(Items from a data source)
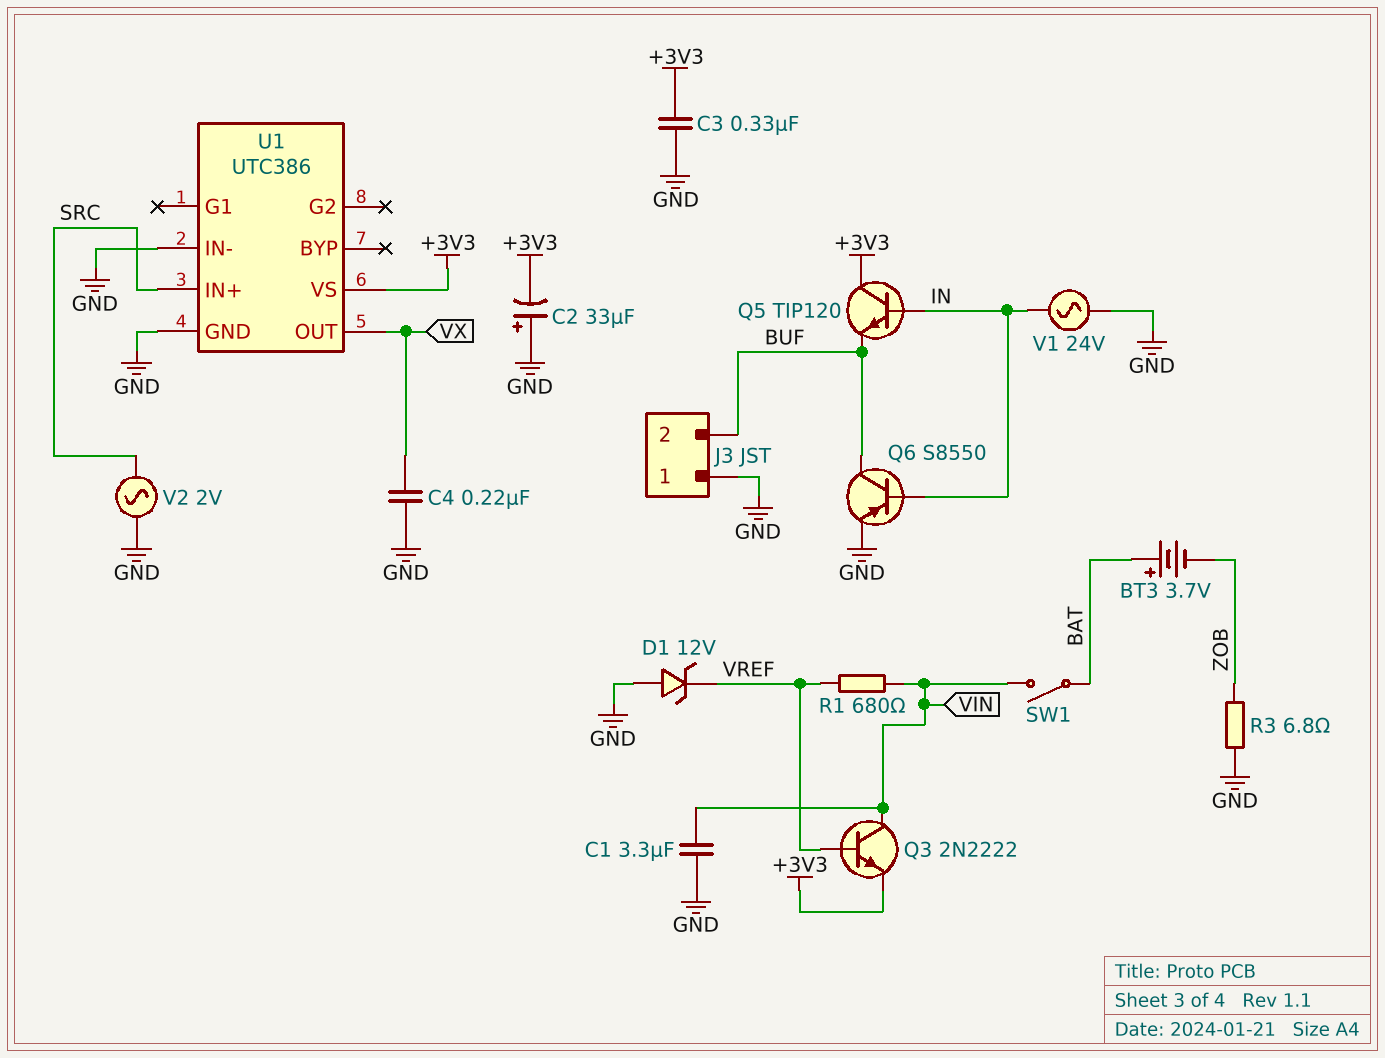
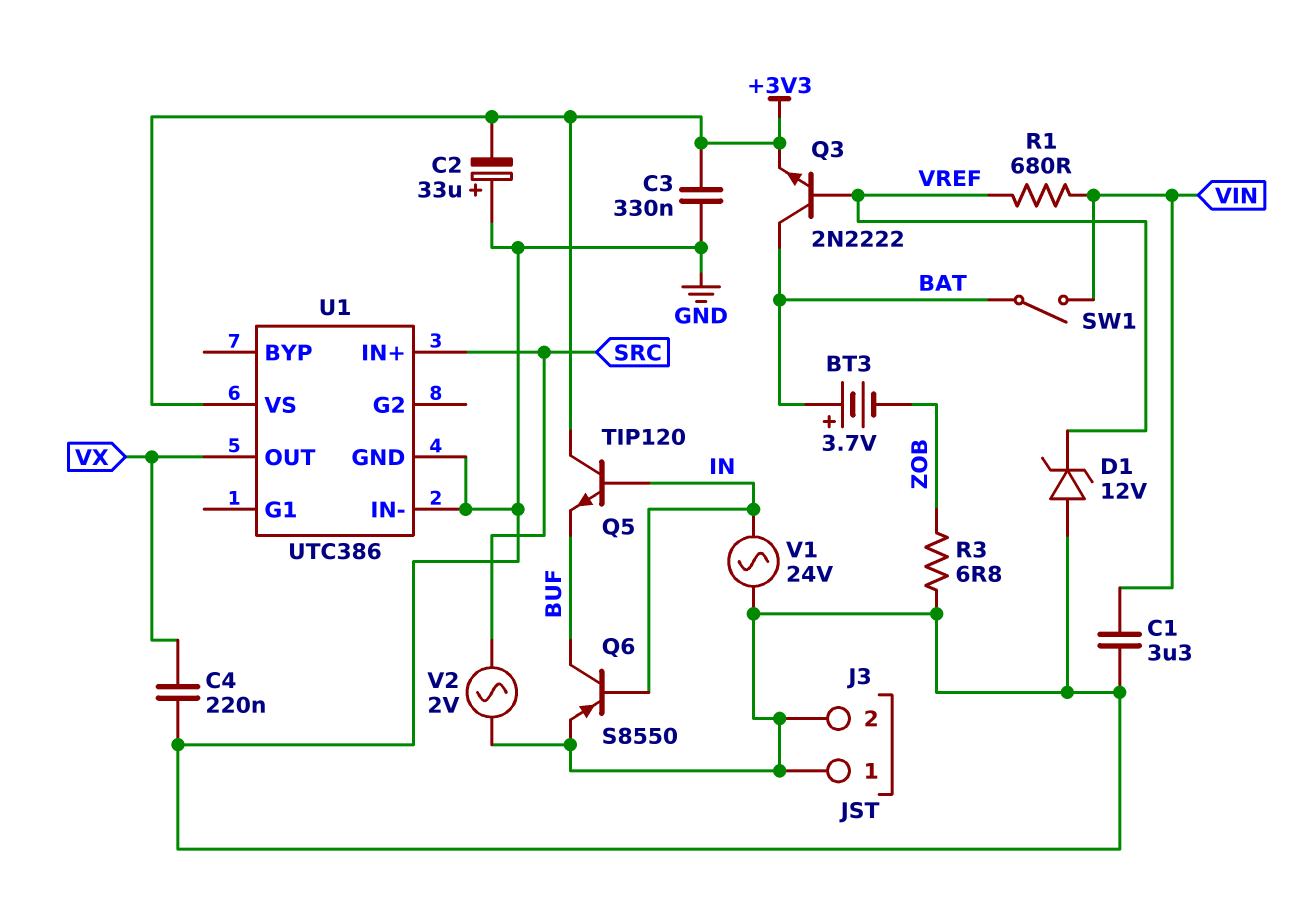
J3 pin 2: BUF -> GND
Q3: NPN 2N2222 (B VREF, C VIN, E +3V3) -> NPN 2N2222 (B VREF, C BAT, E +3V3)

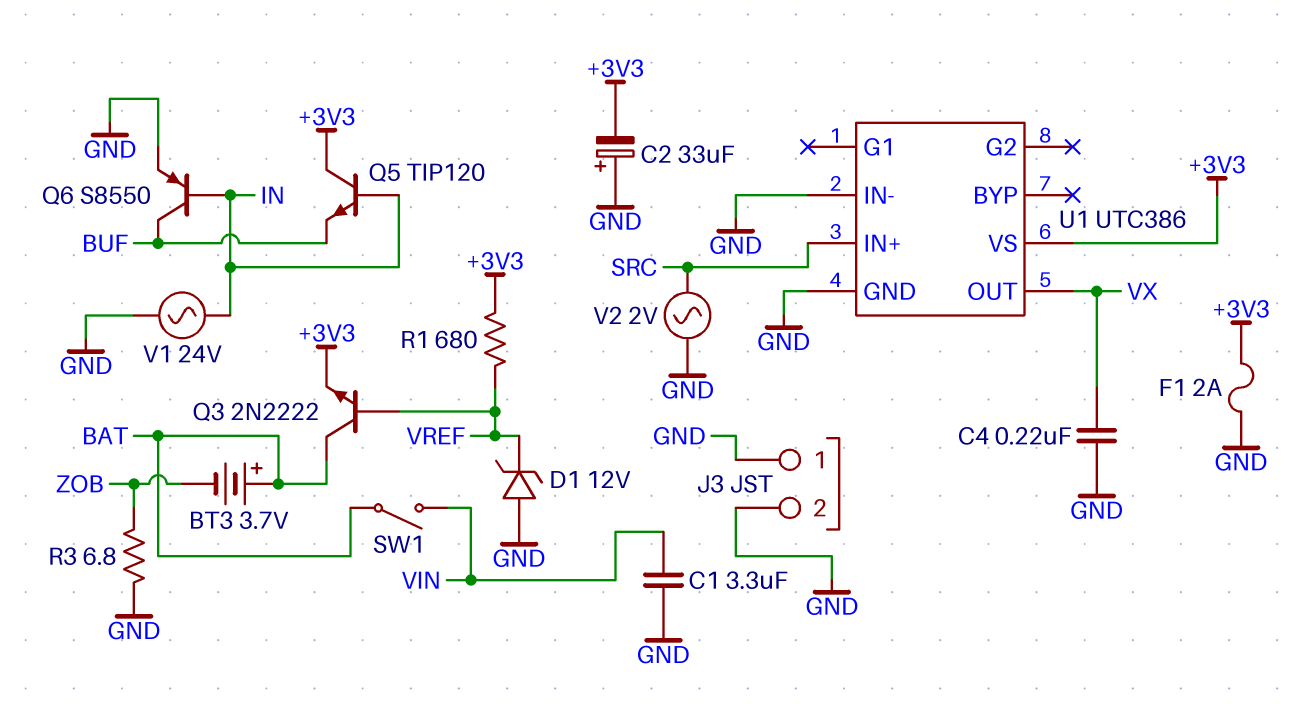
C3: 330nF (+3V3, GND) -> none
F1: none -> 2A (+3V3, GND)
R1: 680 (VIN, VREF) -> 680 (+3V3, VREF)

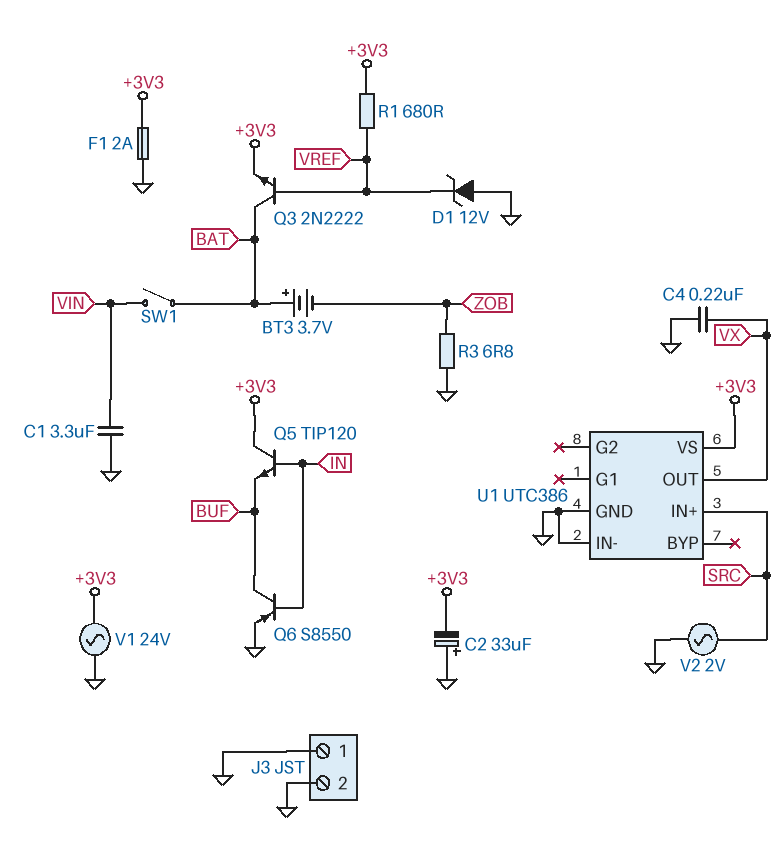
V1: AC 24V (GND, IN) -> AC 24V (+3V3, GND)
* * *
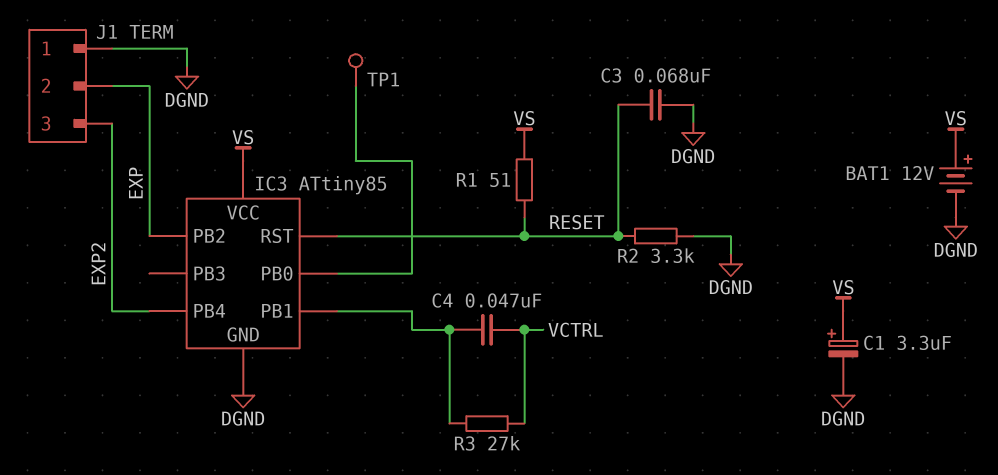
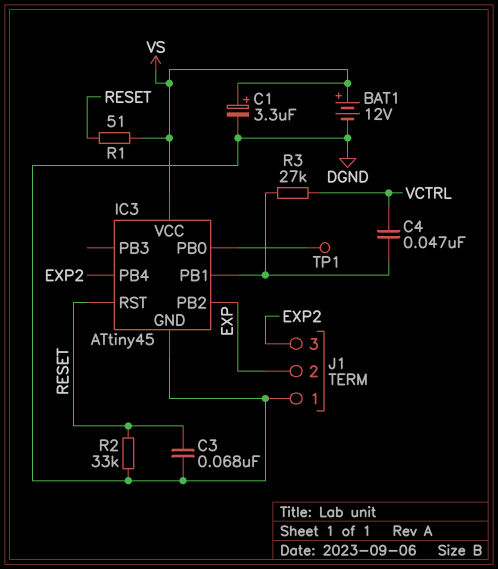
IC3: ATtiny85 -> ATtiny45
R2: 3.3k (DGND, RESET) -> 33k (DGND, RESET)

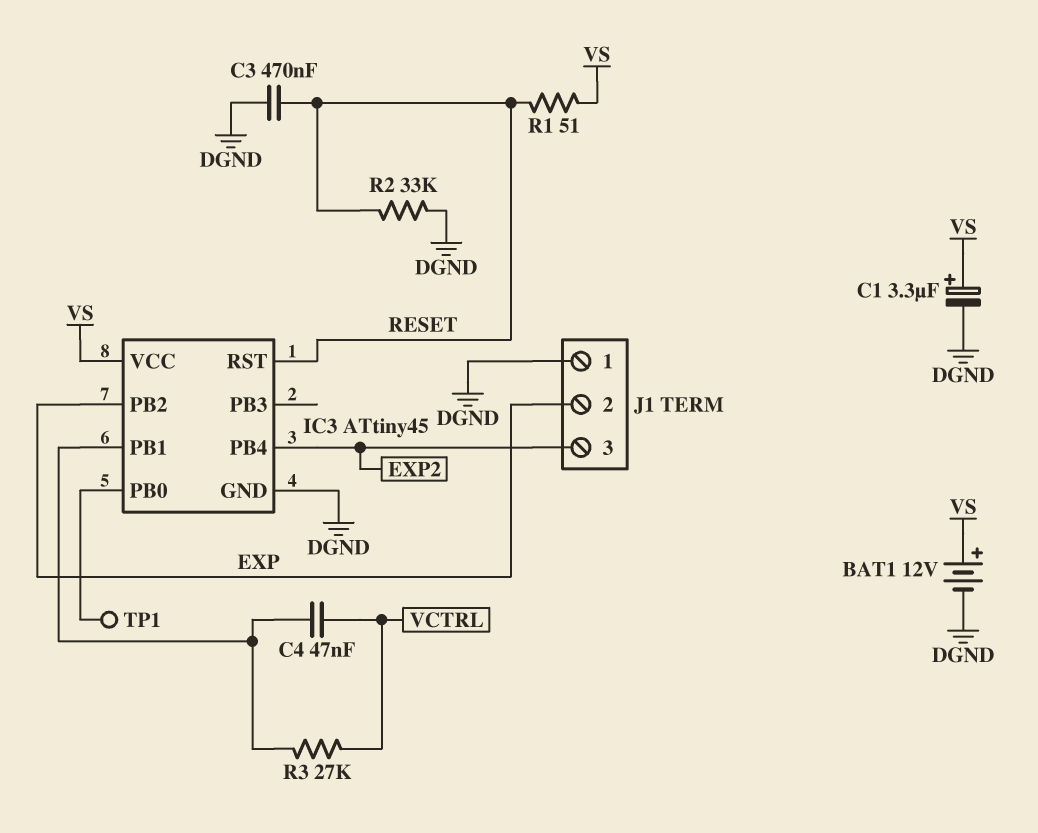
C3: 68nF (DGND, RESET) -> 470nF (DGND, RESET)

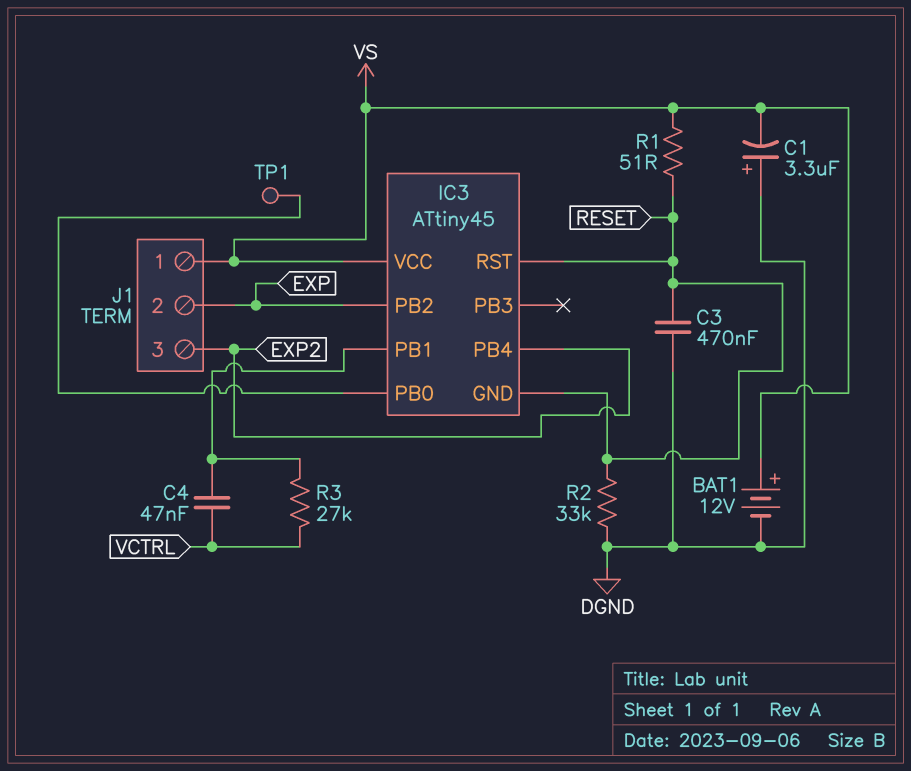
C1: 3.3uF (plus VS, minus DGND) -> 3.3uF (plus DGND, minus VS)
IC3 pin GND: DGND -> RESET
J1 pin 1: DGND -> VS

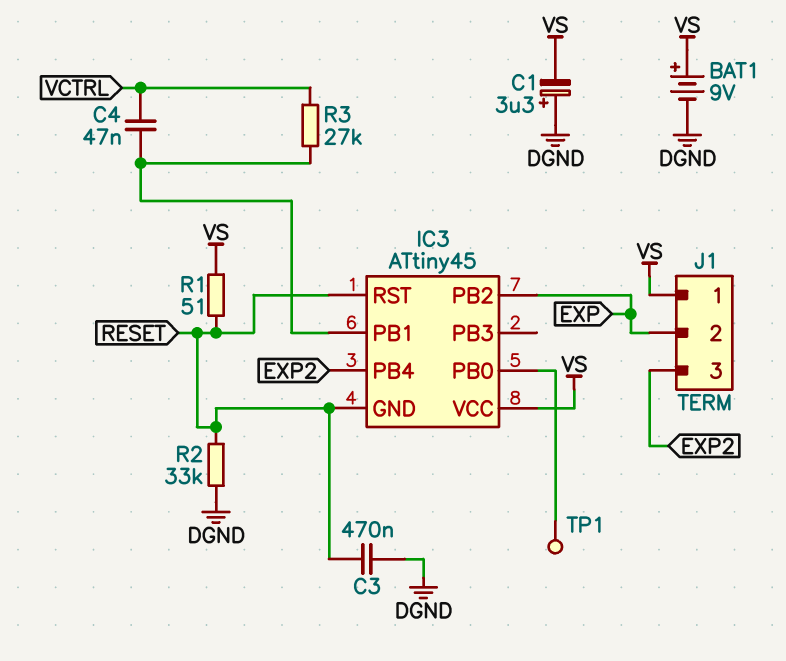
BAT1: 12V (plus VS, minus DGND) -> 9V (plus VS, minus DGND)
...
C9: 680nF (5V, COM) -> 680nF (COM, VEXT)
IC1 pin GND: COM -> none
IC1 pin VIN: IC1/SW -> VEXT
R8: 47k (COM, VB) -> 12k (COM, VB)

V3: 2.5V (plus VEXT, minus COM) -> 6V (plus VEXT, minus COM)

> [REQUIRED WORK] Could you transcribe exactly the entries above, but only the lines from the one with "C3: 330nF (+3V3, GND) -> none" through the one with "V1: AC 24V (GND, IN) -> AC 24V (+3V3, GND)", and without pictures?

> [OUTPUT BELOW]
C3: 330nF (+3V3, GND) -> none
F1: none -> 2A (+3V3, GND)
R1: 680 (VIN, VREF) -> 680 (+3V3, VREF)

V1: AC 24V (GND, IN) -> AC 24V (+3V3, GND)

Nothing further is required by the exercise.